## Exercise objective
All that is needed is the line containing "old: Pyramide/türkis" together with each line after it, transcribed exactly to the end of the records.

##########

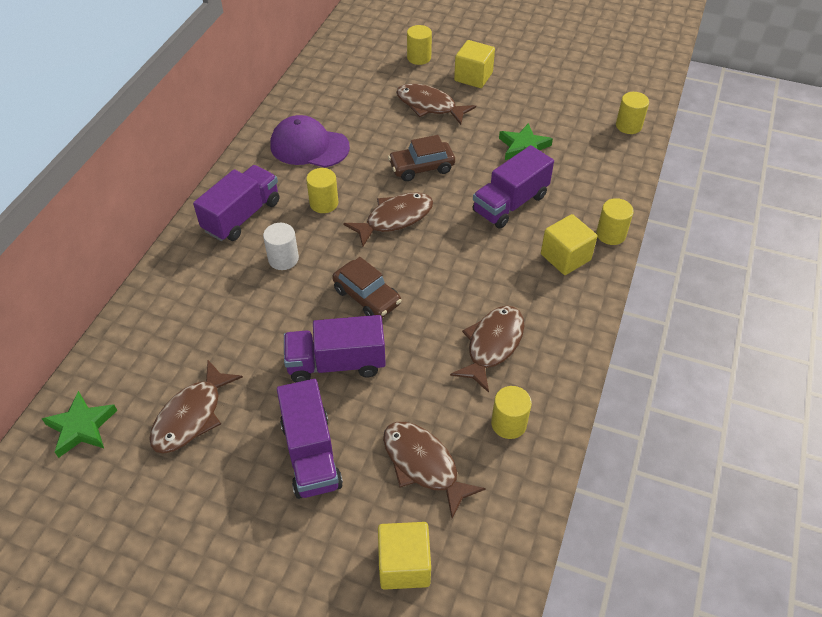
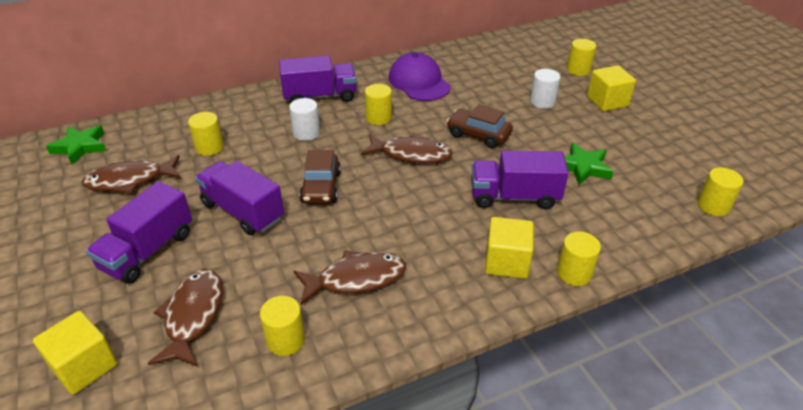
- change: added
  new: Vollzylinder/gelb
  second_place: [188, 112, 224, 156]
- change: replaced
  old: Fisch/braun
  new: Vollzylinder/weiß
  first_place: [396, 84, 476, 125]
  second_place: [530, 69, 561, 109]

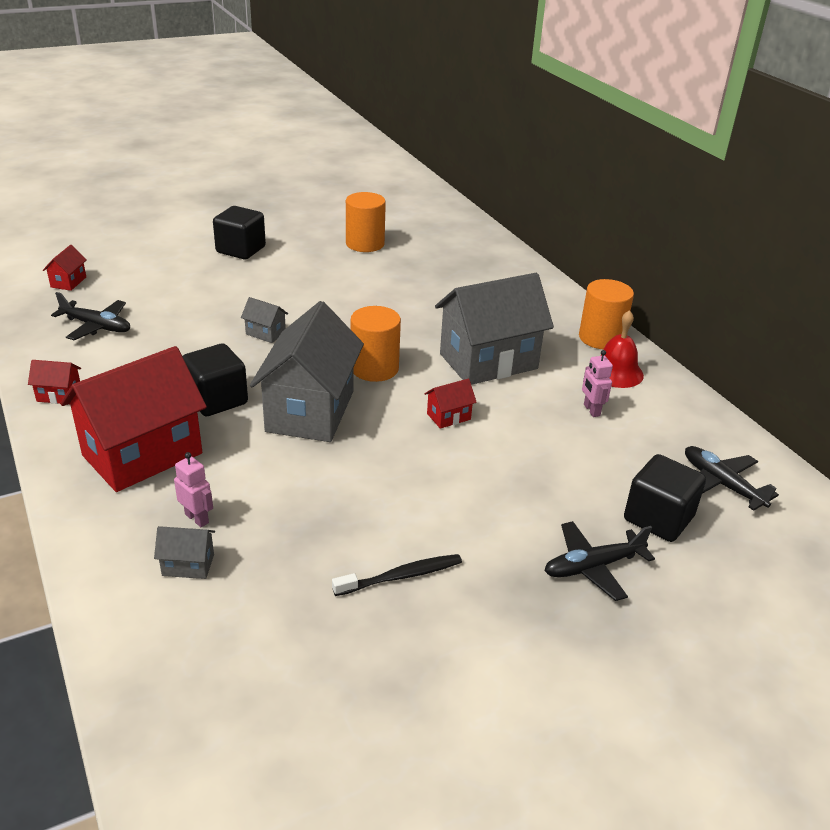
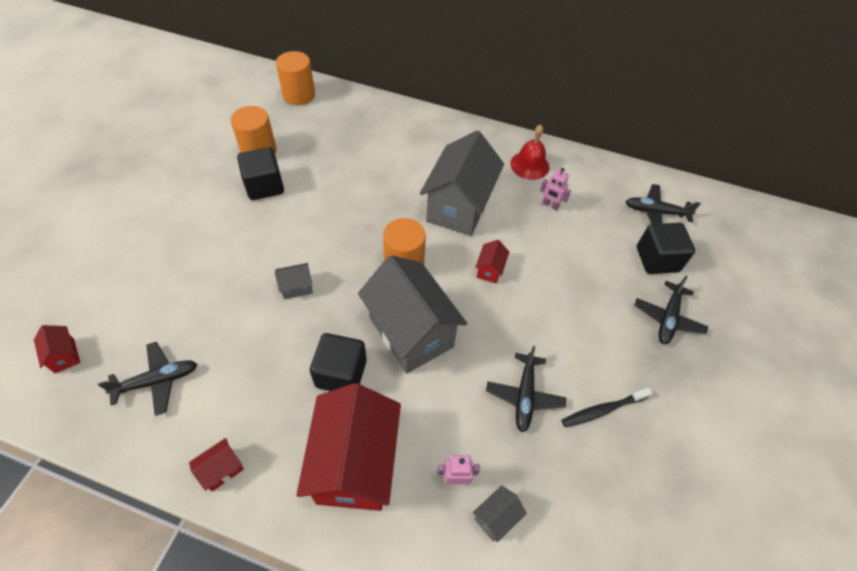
- change: added
  new: Flugzeug/schwarz
  second_place: [486, 346, 566, 432]
- change: moved
  old: Kubus/schwarz
  first_place: [213, 206, 266, 259]
  second_place: [237, 147, 284, 200]
- change: moved
  old: Vollzylinder/orange
  first_place: [579, 279, 634, 349]
  second_place: [276, 51, 315, 105]
- change: turned
  old: Zahnbürste/schwarz
  first_place: [332, 554, 462, 596]
  second_place: [562, 387, 652, 427]
  degrees: -135

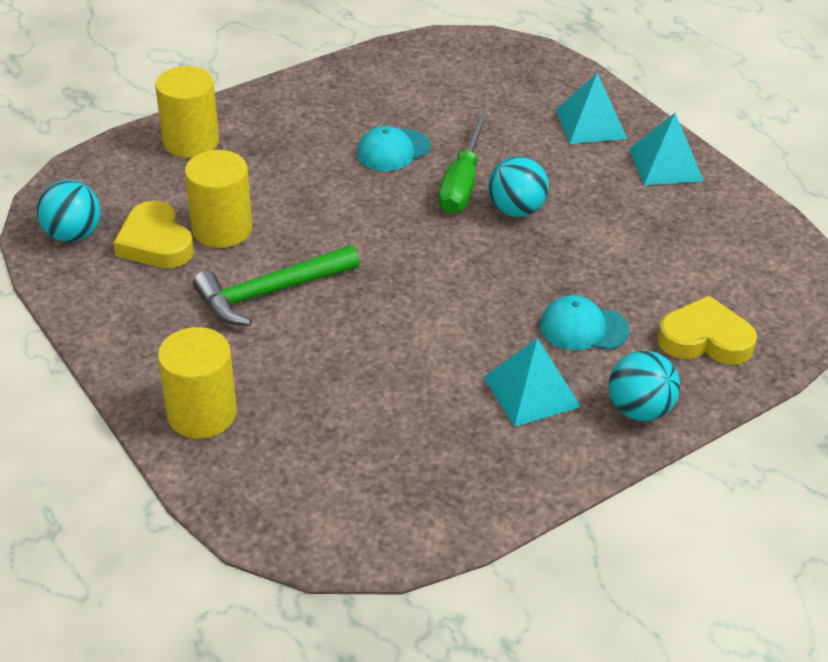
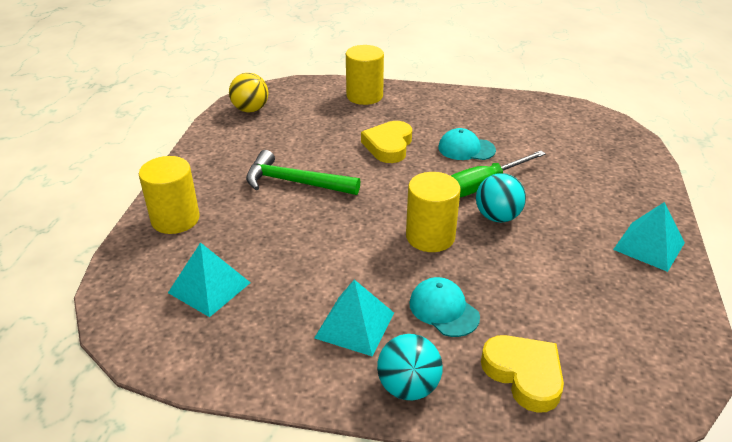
- change: moved
  old: Herz/gelb
  first_place: [113, 201, 194, 268]
  second_place: [361, 121, 412, 163]
- change: moved
  old: Vollzylinder/gelb
  first_place: [185, 150, 252, 248]
  second_place: [406, 172, 461, 252]
- change: moved
  old: Pyramide/türkis
  first_place: [556, 73, 627, 144]
  second_place: [168, 242, 251, 317]
- change: recoloured
  old: Ball/türkis
  new: Ball/gelb
  first_place: [37, 180, 101, 242]
  second_place: [229, 73, 269, 112]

##########

## Answer box
  old: Pyramide/türkis
  first_place: [556, 73, 627, 144]
  second_place: [168, 242, 251, 317]
- change: recoloured
  old: Ball/türkis
  new: Ball/gelb
  first_place: [37, 180, 101, 242]
  second_place: [229, 73, 269, 112]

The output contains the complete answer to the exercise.